**REQUEST:** Only the lines below starting at the one containing "cyan 1x3 slope [517,35,669,161] -> none" and ending at the one containing "purple 1x1 brick [993,316,1059,403]" belong in the answer, each copied exactly.

____ TASK INPUTS

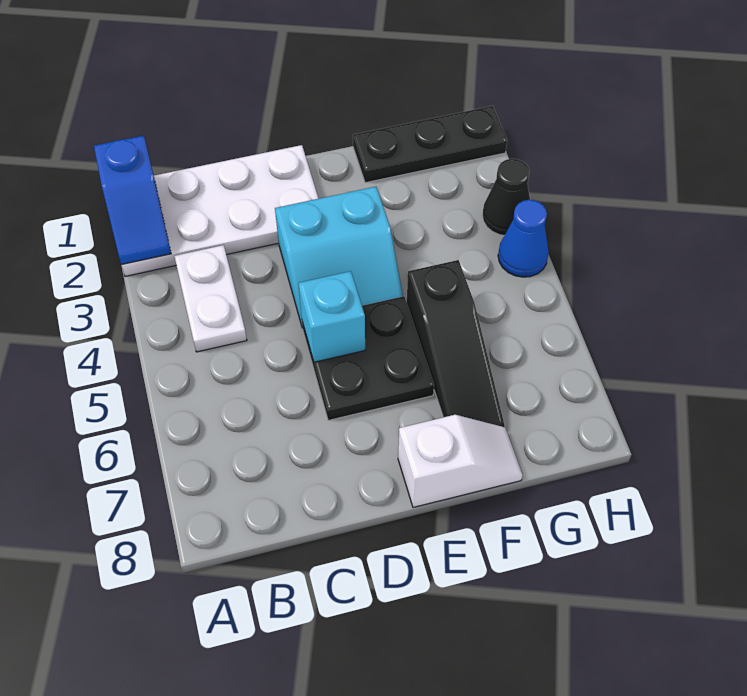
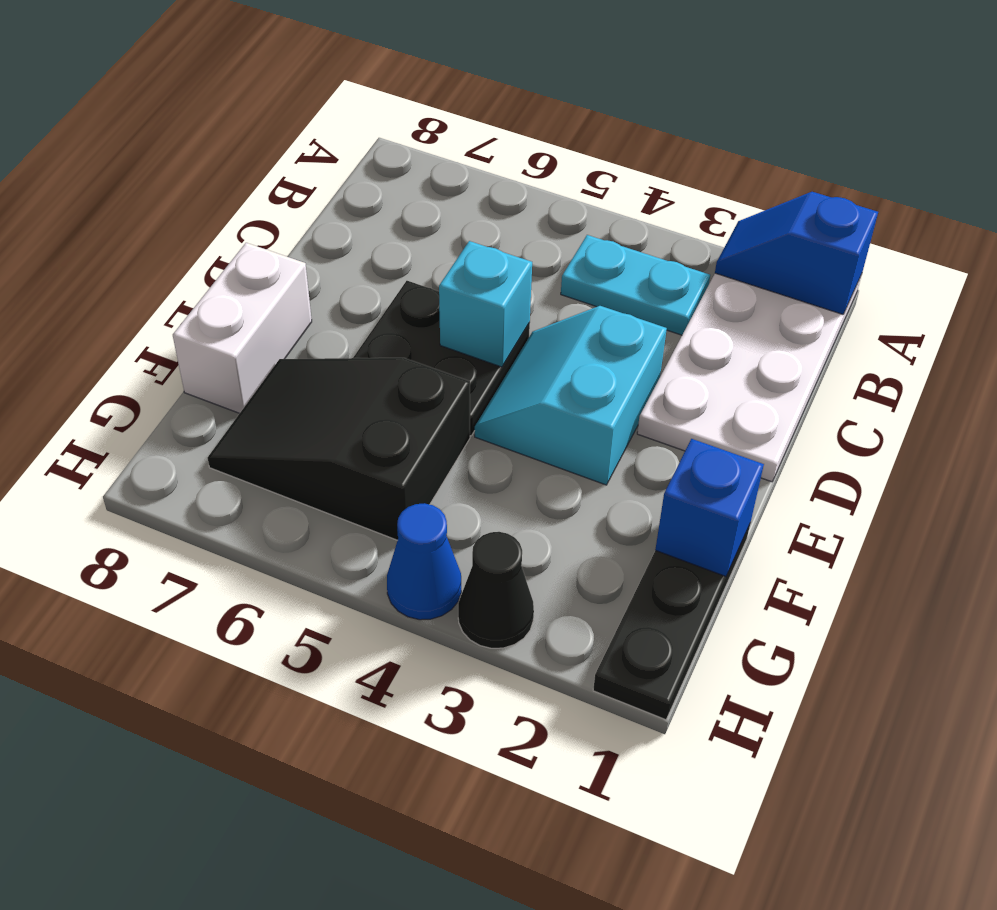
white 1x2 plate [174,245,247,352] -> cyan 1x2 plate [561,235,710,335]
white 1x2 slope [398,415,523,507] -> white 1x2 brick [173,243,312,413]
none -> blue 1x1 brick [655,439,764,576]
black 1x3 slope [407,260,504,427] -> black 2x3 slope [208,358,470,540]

________
____ TASK INPUTS

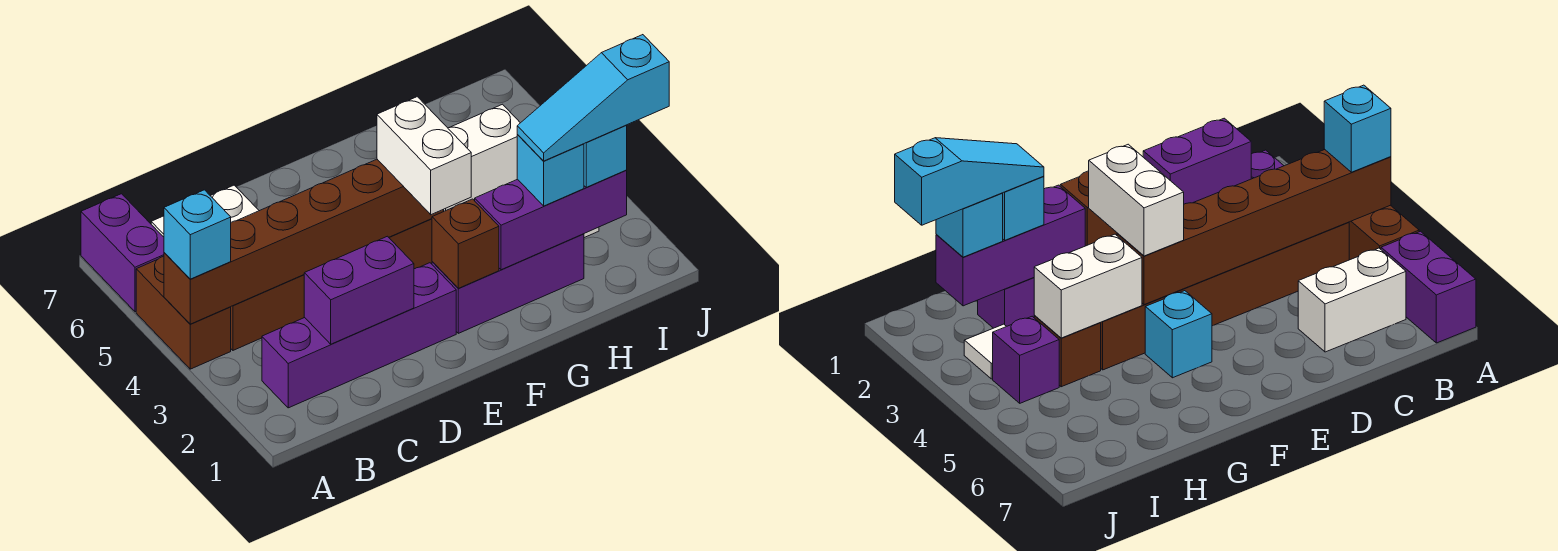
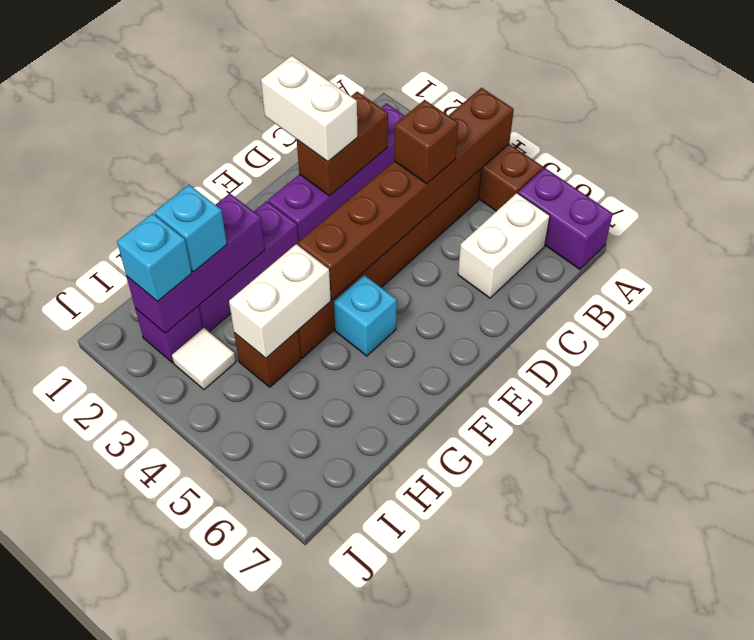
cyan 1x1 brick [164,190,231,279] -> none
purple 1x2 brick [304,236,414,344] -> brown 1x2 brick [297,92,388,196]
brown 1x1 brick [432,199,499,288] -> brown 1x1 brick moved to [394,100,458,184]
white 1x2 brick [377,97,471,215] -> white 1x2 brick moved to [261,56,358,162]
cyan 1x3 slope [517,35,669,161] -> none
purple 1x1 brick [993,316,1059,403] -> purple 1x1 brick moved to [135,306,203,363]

________

**WRITTEN RESPONSE:**
cyan 1x3 slope [517,35,669,161] -> none
purple 1x1 brick [993,316,1059,403] -> purple 1x1 brick moved to [135,306,203,363]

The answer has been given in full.